WHAT THE EXERCISE ASKS
Reading the records below, how many lines contain "bulb"? Respond with a number and nothing else.

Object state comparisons
************
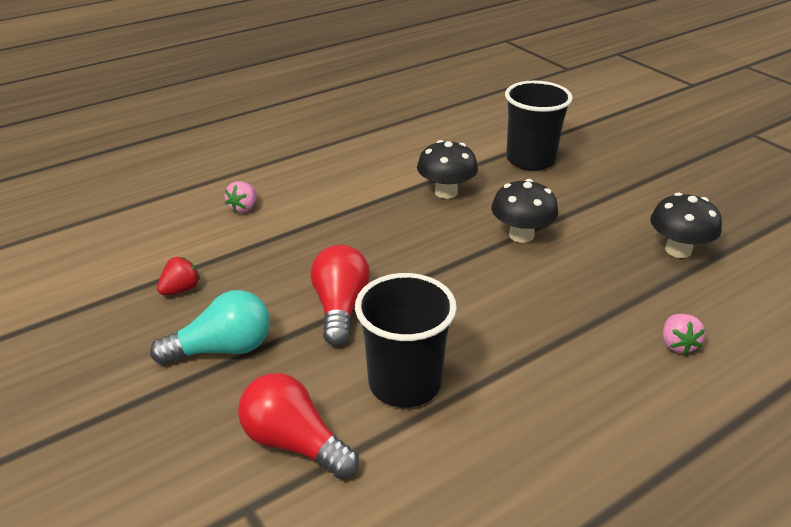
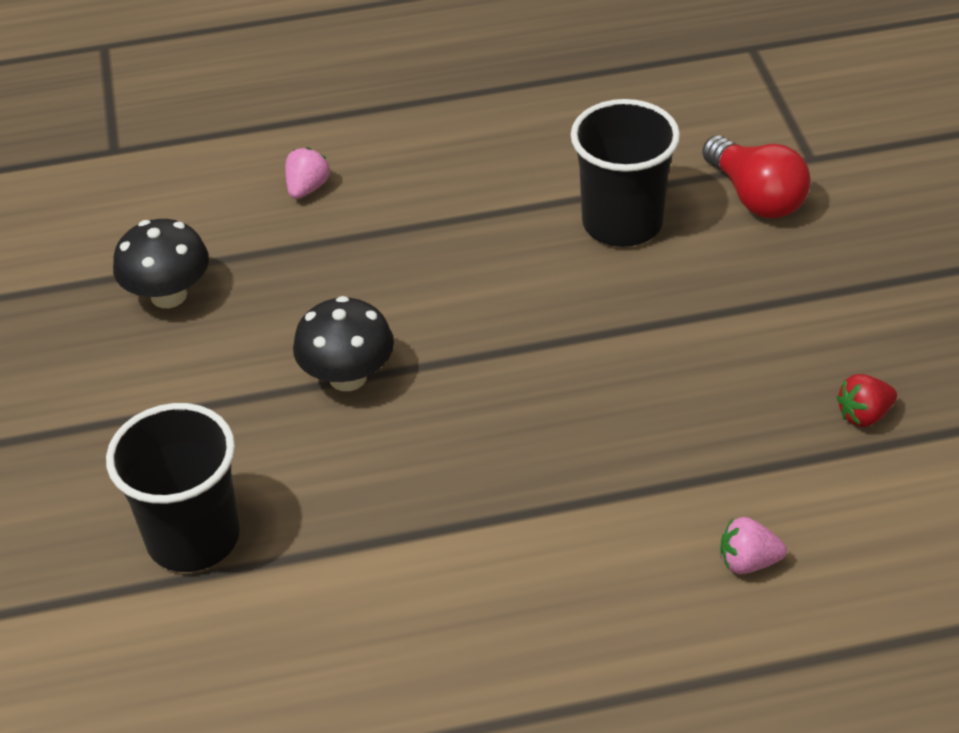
camera: 155 degrees left, 10 degrees up
(222, 349) = (815, 312): turquoise light bulb -> none
(243, 208) = (748, 562): pink strawberry -> pink strawberry turned 135 degrees counterclockwise
(340, 308) = (656, 329): red light bulb -> none
(446, 192) = (394, 498): black mushroom -> none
************
TASK RESPONSE
2